[Extracted data entries]
****************
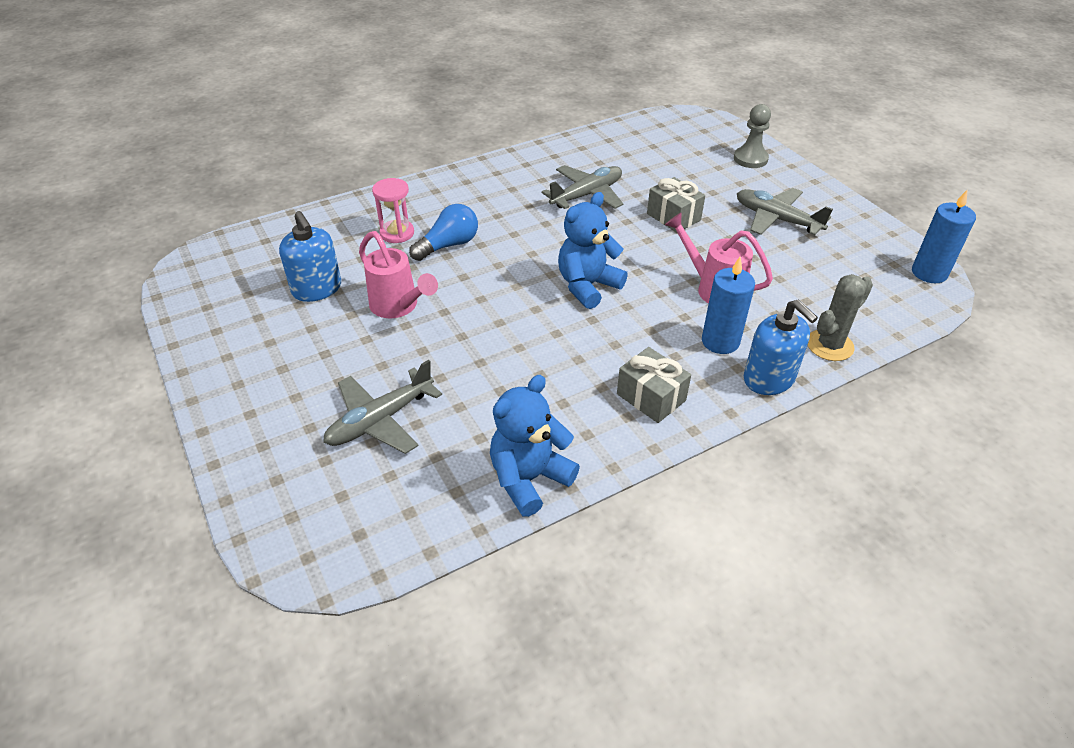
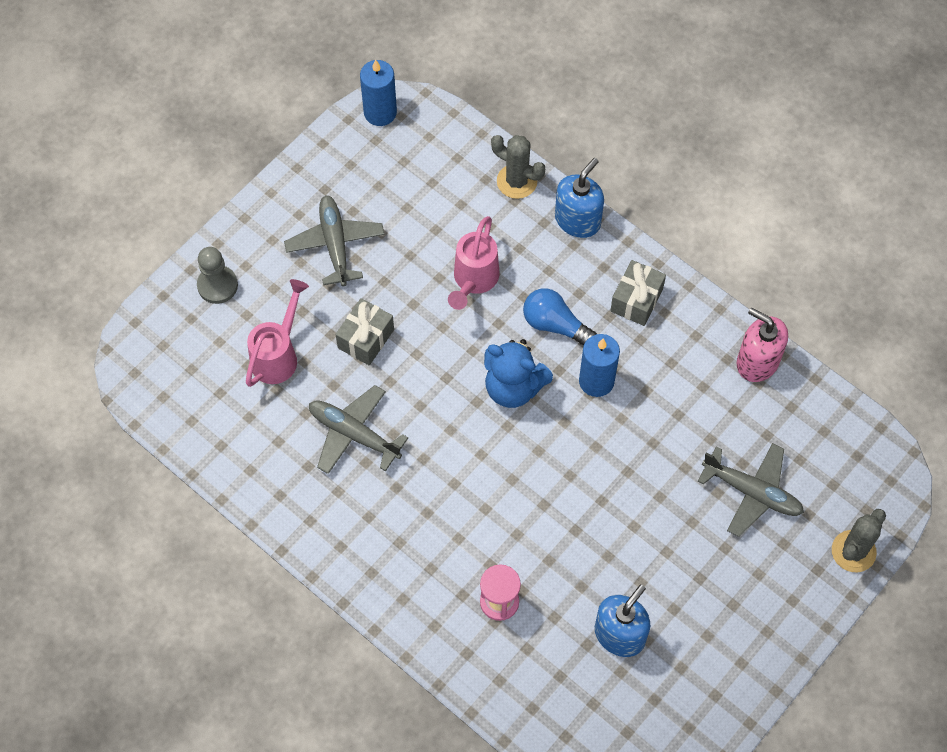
camera: 110 degrees left, 20 degrees up
(256, 484) = (853, 551): none -> grey cactus
(399, 307) = (613, 543): pink watering can -> pink watering can (278, 354)
(448, 245) = (499, 539): blue light bulb -> blue light bulb (555, 325)
(529, 479) = (757, 361): blue teddy bear -> pink soap dispenser
(720, 341) = (546, 262): blue candle -> blue candle (596, 381)
(776, 219) = (335, 244): grey plane -> grey plane turned 150 degrees clockwise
****************
PROMPT
Take every record and copy it word for word, dropping the pictures.

EXERCISE RESULT
camera: 110 degrees left, 20 degrees up
(256, 484) = (853, 551): none -> grey cactus
(399, 307) = (613, 543): pink watering can -> pink watering can (278, 354)
(448, 245) = (499, 539): blue light bulb -> blue light bulb (555, 325)
(529, 479) = (757, 361): blue teddy bear -> pink soap dispenser
(720, 341) = (546, 262): blue candle -> blue candle (596, 381)
(776, 219) = (335, 244): grey plane -> grey plane turned 150 degrees clockwise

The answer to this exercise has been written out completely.